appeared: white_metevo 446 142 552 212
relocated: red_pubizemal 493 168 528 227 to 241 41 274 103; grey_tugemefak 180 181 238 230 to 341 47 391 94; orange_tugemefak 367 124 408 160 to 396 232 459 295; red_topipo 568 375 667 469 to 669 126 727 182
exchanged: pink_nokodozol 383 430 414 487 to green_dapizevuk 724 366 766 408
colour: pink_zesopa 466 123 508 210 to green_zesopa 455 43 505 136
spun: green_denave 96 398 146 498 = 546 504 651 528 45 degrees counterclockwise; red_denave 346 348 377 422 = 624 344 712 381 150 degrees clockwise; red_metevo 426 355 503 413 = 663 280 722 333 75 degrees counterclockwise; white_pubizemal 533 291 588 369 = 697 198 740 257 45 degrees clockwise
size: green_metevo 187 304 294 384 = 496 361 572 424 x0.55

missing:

...

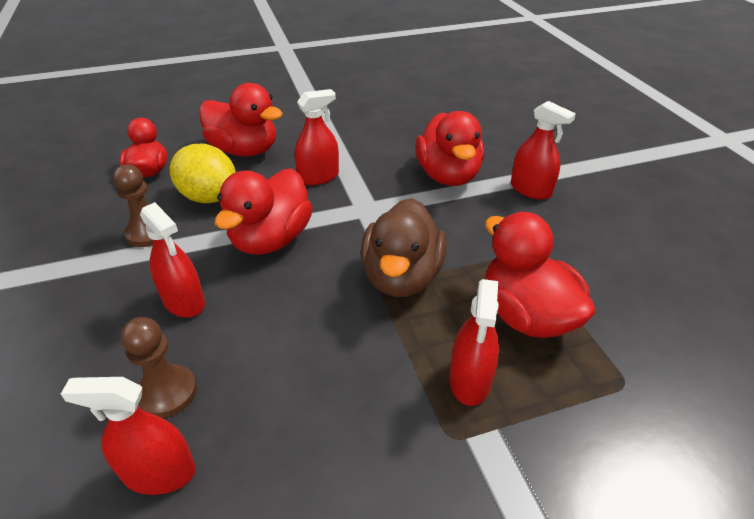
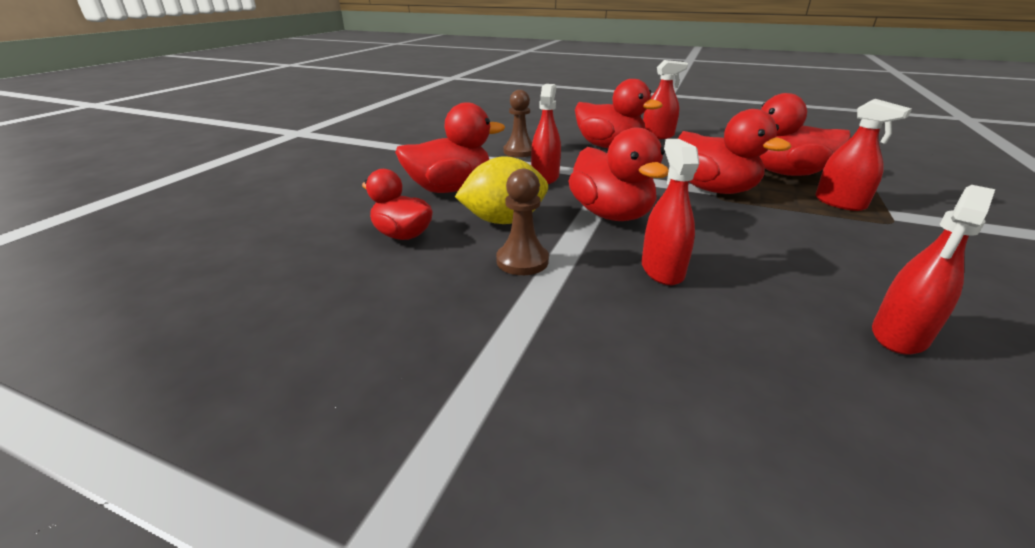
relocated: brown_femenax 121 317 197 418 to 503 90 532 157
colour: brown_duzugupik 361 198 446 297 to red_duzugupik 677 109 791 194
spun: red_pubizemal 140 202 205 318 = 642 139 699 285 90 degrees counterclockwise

_Work order_. All lines above from the one holding "appeared: white_metevo 446 142 552 212" to the one holding "exchanged: pink_nokodozol 383", inclusive, are to be copied exactly; no other line is wanted.

_Solution for this problem_.
appeared: white_metevo 446 142 552 212
relocated: red_pubizemal 493 168 528 227 to 241 41 274 103; grey_tugemefak 180 181 238 230 to 341 47 391 94; orange_tugemefak 367 124 408 160 to 396 232 459 295; red_topipo 568 375 667 469 to 669 126 727 182
exchanged: pink_nokodozol 383 430 414 487 to green_dapizevuk 724 366 766 408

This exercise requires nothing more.